- **RECORDS SUPPLIED**:
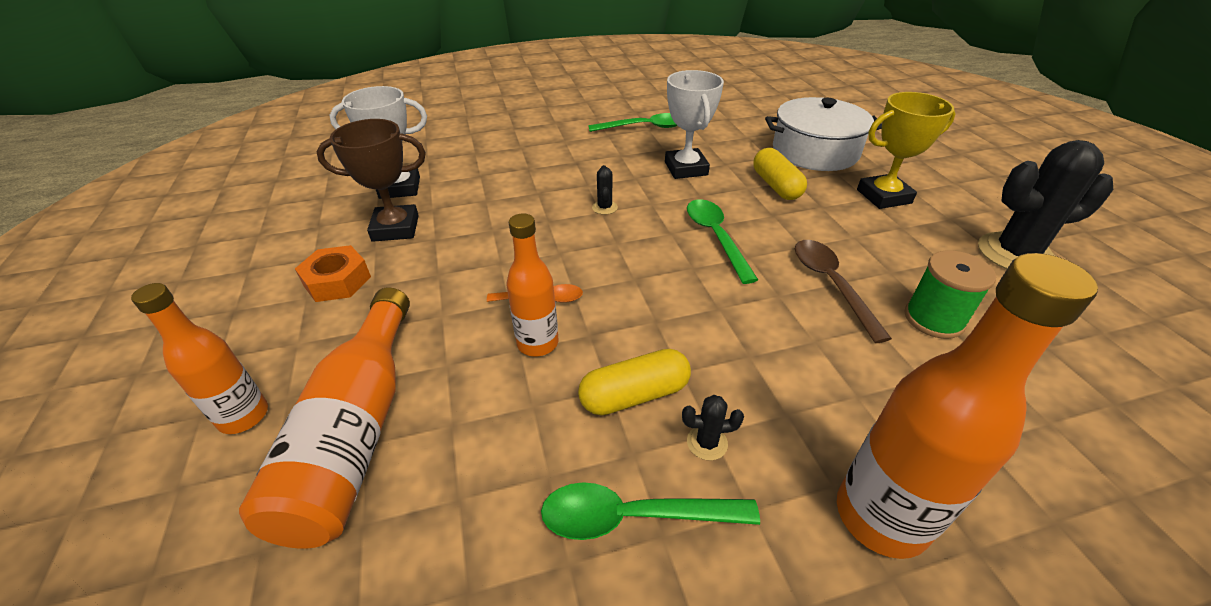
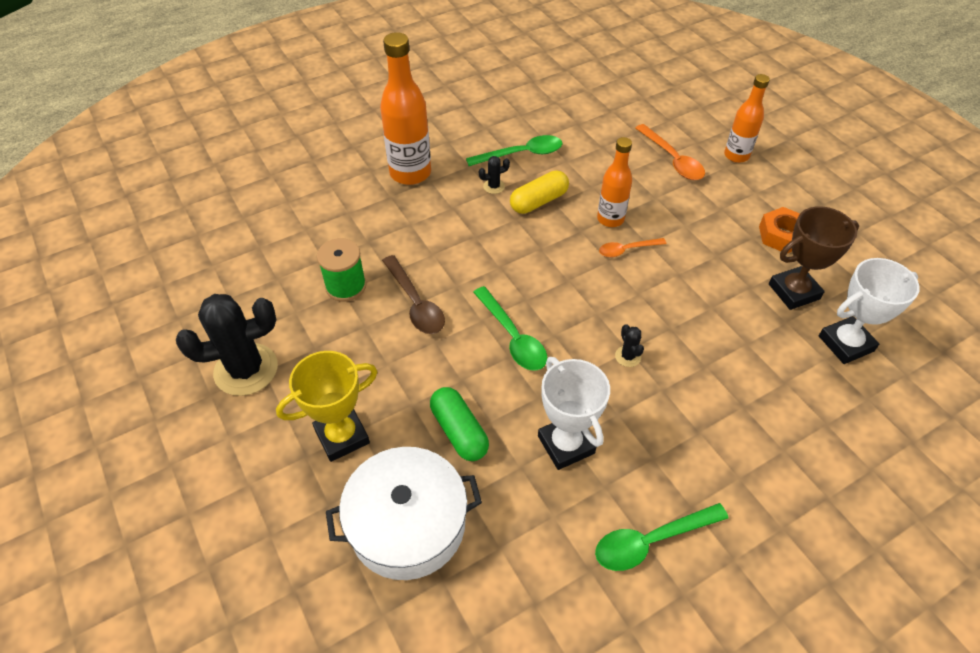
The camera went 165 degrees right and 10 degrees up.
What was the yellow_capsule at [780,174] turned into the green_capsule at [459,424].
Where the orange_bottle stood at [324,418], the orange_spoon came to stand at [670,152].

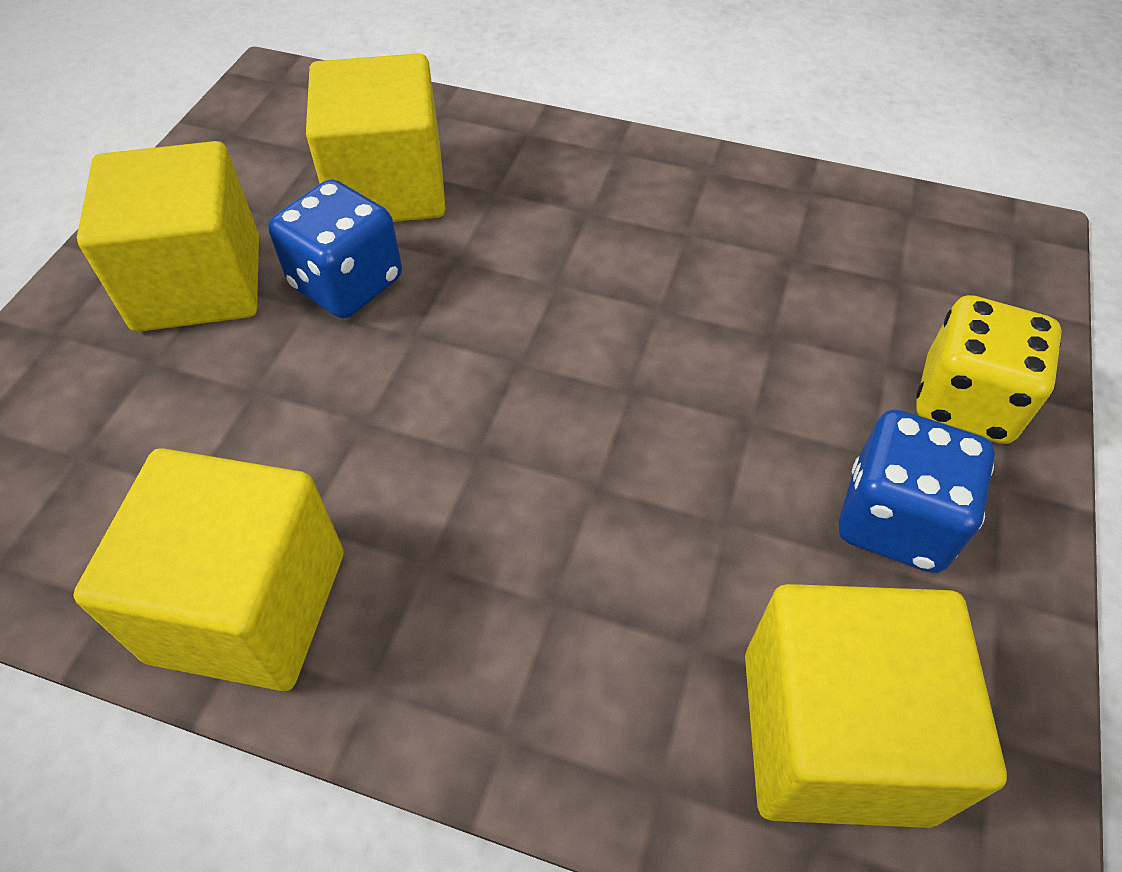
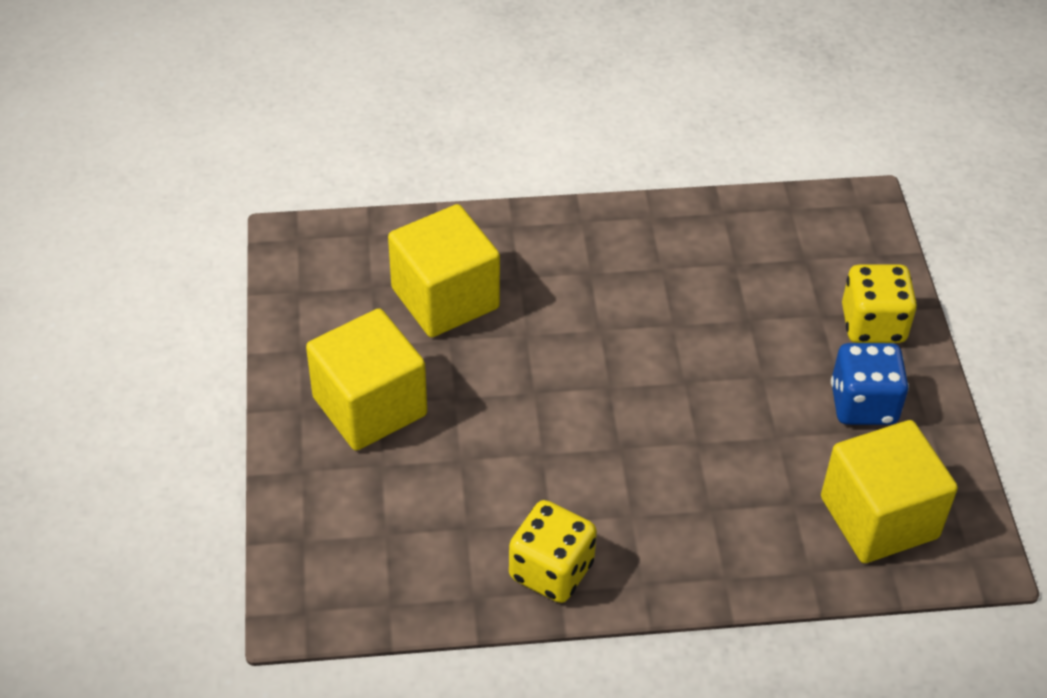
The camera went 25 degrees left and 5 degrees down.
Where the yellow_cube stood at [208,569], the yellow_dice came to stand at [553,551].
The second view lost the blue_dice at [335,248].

...

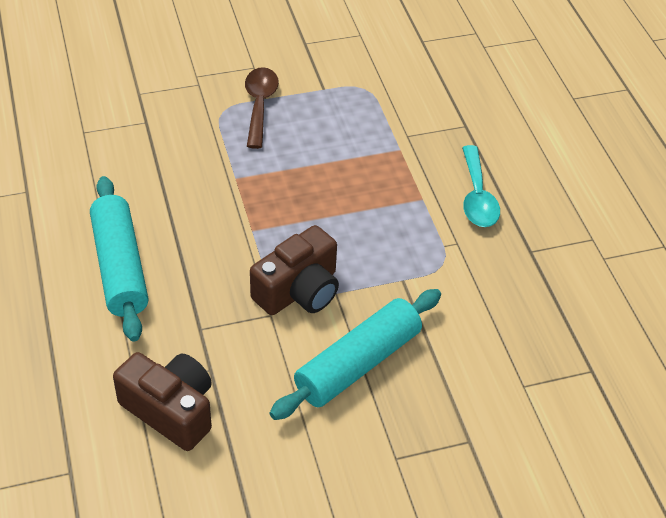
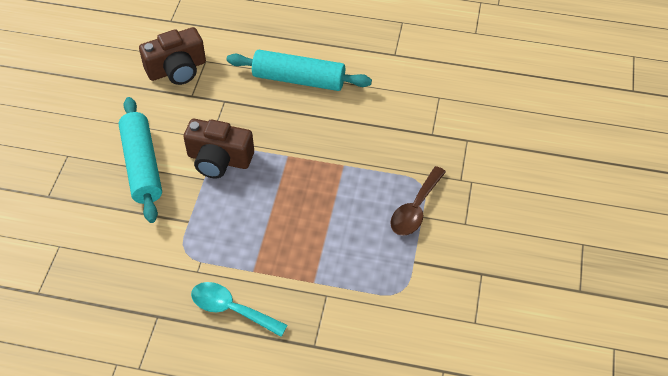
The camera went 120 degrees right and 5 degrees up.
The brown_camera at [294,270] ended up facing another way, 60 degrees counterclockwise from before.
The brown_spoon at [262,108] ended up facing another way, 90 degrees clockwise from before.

- **EXERCISE DIRECTIONS**:
When you reach the line in the material above that holds "The camera went 165", begin reproducing lines exactly, and stop after the line that holds "What was the".

- **WRITTEN ANSWER**:
The camera went 165 degrees right and 10 degrees up.
What was the yellow_capsule at [780,174] turned into the green_capsule at [459,424].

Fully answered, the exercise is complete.